Copy the records below without any change, from the first line through the line that contains "Horacio Troche [168, 33]", including that line.

[start RECORD LIST]

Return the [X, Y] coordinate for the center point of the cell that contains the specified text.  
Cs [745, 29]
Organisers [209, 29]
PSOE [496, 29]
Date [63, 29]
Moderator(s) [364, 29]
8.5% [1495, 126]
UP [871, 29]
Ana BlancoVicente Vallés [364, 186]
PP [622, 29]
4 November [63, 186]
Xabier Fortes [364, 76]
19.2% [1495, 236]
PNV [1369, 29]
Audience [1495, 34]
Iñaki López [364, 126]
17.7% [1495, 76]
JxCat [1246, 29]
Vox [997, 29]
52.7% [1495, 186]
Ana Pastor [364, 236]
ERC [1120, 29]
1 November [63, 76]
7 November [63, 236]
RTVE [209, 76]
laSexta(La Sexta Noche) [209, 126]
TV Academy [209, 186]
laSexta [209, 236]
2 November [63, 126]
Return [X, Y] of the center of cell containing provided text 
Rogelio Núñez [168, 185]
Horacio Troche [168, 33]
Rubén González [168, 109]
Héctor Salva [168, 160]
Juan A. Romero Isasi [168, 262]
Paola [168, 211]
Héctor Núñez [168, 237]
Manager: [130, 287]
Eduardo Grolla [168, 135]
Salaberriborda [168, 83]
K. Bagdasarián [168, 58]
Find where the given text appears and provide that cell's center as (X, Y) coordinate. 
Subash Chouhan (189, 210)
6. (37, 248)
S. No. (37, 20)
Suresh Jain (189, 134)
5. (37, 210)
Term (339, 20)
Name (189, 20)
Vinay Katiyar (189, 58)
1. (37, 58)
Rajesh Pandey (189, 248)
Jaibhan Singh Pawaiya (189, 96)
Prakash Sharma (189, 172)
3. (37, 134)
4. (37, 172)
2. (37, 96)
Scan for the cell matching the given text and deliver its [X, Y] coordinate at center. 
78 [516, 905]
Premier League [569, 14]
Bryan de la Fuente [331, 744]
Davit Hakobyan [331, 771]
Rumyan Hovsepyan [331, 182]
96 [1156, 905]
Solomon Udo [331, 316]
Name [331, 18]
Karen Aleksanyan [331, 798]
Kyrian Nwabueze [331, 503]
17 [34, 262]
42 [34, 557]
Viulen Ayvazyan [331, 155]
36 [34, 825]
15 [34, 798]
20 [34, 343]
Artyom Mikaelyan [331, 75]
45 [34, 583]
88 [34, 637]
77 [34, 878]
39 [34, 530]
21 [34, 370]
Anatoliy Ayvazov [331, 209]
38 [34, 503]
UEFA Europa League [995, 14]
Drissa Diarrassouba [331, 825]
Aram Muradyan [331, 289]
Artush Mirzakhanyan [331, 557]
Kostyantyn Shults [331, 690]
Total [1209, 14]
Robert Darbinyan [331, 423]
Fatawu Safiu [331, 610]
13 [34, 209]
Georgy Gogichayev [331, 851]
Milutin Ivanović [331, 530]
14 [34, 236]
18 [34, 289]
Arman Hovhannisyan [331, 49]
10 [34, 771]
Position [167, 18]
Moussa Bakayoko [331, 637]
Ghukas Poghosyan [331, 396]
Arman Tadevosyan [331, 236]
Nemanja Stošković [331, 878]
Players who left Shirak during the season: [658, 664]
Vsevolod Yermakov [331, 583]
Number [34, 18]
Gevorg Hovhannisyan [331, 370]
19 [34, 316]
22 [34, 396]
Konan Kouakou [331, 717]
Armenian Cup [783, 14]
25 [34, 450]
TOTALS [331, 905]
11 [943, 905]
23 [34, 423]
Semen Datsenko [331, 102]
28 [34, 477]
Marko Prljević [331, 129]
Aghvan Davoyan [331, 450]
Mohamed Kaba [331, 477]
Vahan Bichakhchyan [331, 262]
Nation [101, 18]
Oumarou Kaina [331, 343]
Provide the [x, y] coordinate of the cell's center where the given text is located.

[end RECORD LIST]

- _PROBLEM SOLUTION_
Return the [X, Y] coordinate for the center point of the cell that contains the specified text.  
Cs [745, 29]
Organisers [209, 29]
PSOE [496, 29]
Date [63, 29]
Moderator(s) [364, 29]
8.5% [1495, 126]
UP [871, 29]
Ana BlancoVicente Vallés [364, 186]
PP [622, 29]
4 November [63, 186]
Xabier Fortes [364, 76]
19.2% [1495, 236]
PNV [1369, 29]
Audience [1495, 34]
Iñaki López [364, 126]
17.7% [1495, 76]
JxCat [1246, 29]
Vox [997, 29]
52.7% [1495, 186]
Ana Pastor [364, 236]
ERC [1120, 29]
1 November [63, 76]
7 November [63, 236]
RTVE [209, 76]
laSexta(La Sexta Noche) [209, 126]
TV Academy [209, 186]
laSexta [209, 236]
2 November [63, 126]
Return [X, Y] of the center of cell containing provided text 
Rogelio Núñez [168, 185]
Horacio Troche [168, 33]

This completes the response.